→ REQUIRED ACTION:
Please reproduce the data below exactly, from the first line through the line containing "lime plate F1", and leave every later line out.

Stored data entries
━━━━━━━━━━

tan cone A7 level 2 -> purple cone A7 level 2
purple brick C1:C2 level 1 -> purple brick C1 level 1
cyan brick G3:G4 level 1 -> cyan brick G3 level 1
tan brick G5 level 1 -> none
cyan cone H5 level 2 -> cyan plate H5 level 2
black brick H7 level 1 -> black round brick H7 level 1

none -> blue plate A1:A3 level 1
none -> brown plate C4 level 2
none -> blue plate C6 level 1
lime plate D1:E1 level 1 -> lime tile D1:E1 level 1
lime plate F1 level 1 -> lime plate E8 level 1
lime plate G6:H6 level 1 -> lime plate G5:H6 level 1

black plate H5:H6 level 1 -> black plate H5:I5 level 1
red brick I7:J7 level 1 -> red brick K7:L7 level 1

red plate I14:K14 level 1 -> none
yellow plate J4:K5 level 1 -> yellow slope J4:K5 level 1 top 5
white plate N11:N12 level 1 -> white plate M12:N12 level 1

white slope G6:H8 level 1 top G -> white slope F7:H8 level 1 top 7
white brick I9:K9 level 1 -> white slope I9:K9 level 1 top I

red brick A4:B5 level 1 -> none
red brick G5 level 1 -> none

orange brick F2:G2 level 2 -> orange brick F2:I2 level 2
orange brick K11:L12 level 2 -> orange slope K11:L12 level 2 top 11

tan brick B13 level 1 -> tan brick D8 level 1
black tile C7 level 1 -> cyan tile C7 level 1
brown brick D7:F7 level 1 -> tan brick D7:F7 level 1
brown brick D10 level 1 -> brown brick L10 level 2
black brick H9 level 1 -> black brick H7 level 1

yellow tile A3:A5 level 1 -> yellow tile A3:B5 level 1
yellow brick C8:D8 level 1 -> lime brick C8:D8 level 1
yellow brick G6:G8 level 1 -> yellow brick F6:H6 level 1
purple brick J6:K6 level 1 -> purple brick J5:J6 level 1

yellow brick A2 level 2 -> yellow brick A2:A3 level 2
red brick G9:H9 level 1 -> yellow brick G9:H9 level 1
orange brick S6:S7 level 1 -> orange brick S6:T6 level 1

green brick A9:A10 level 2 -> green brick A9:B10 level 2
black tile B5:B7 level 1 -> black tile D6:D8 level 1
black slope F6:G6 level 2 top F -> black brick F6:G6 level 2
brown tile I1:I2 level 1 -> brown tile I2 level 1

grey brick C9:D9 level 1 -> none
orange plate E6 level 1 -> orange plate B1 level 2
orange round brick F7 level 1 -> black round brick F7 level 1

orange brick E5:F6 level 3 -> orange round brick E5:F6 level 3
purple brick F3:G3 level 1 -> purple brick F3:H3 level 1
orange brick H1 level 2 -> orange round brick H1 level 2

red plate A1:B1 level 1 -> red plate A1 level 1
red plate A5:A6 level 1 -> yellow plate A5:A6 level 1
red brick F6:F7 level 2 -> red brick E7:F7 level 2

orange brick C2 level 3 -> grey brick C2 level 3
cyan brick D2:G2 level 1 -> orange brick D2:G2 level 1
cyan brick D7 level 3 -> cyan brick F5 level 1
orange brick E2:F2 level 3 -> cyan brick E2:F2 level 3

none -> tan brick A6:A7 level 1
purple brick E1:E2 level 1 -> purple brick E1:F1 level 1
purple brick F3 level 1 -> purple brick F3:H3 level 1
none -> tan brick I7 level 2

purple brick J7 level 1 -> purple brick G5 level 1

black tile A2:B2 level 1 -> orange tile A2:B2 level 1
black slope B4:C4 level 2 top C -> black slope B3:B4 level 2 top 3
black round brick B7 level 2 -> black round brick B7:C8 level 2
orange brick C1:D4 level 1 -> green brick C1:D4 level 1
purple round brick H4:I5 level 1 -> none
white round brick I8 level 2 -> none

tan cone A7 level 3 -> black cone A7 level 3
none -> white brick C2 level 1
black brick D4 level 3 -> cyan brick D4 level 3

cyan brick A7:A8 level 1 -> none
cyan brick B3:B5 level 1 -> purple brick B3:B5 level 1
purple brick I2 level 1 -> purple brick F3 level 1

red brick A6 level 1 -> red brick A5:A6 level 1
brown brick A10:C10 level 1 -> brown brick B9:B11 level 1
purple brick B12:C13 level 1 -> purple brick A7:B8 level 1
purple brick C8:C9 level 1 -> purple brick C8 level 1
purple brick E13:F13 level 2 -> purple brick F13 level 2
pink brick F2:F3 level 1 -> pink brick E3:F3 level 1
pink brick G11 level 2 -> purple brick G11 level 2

━━━━━━━━━━

→ COMPLETED EXERCISE:
tan cone A7 level 2 -> purple cone A7 level 2
purple brick C1:C2 level 1 -> purple brick C1 level 1
cyan brick G3:G4 level 1 -> cyan brick G3 level 1
tan brick G5 level 1 -> none
cyan cone H5 level 2 -> cyan plate H5 level 2
black brick H7 level 1 -> black round brick H7 level 1

none -> blue plate A1:A3 level 1
none -> brown plate C4 level 2
none -> blue plate C6 level 1
lime plate D1:E1 level 1 -> lime tile D1:E1 level 1
lime plate F1 level 1 -> lime plate E8 level 1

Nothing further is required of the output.